#### Task:
Every line from the top of the records through the one bearing "(366, 198) = (498, 460): green" is to be reproduced exactly, and pictures are to be left out.

Information supplied START

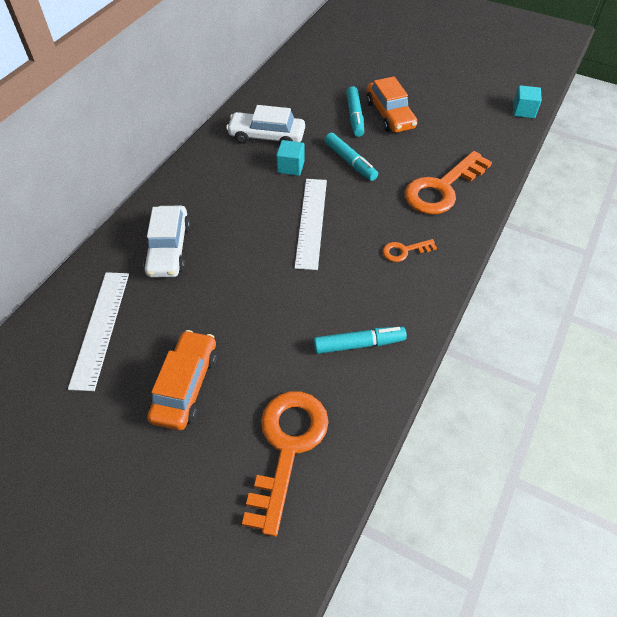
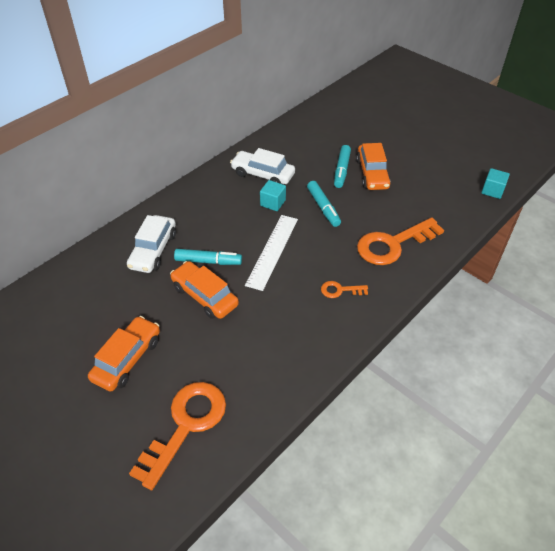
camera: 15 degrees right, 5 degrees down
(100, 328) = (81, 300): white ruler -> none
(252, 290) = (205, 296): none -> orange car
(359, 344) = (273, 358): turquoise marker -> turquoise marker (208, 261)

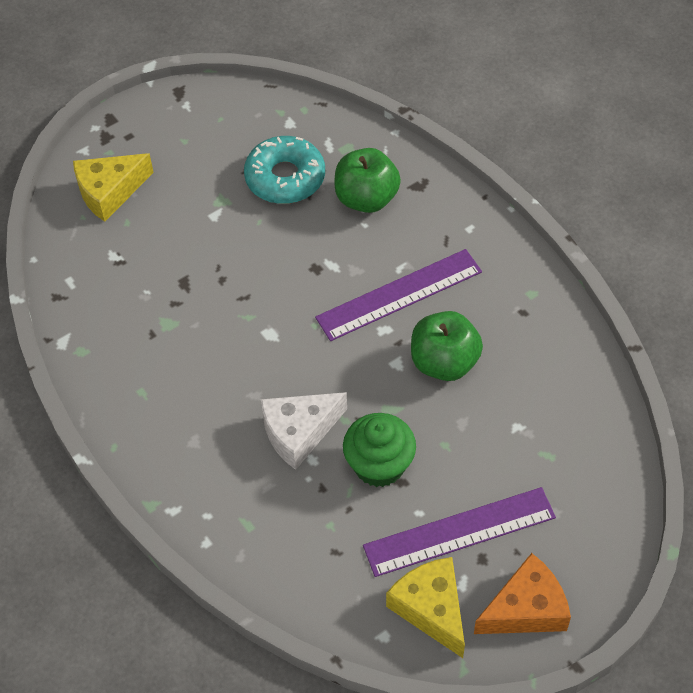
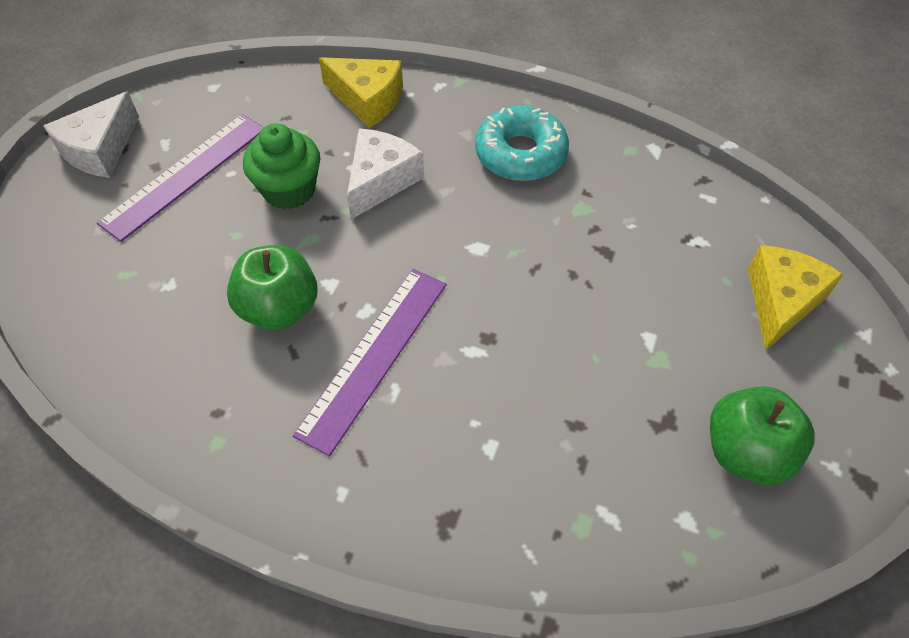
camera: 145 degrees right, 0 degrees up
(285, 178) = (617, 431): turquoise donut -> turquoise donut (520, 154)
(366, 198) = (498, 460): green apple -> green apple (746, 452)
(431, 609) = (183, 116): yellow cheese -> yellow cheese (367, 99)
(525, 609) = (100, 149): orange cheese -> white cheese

Information supplied END

#### Exercise response:
camera: 15 degrees right, 5 degrees down
(100, 328) = (81, 300): white ruler -> none
(252, 290) = (205, 296): none -> orange car
(359, 344) = (273, 358): turquoise marker -> turquoise marker (208, 261)

camera: 145 degrees right, 0 degrees up
(285, 178) = (617, 431): turquoise donut -> turquoise donut (520, 154)
(366, 198) = (498, 460): green apple -> green apple (746, 452)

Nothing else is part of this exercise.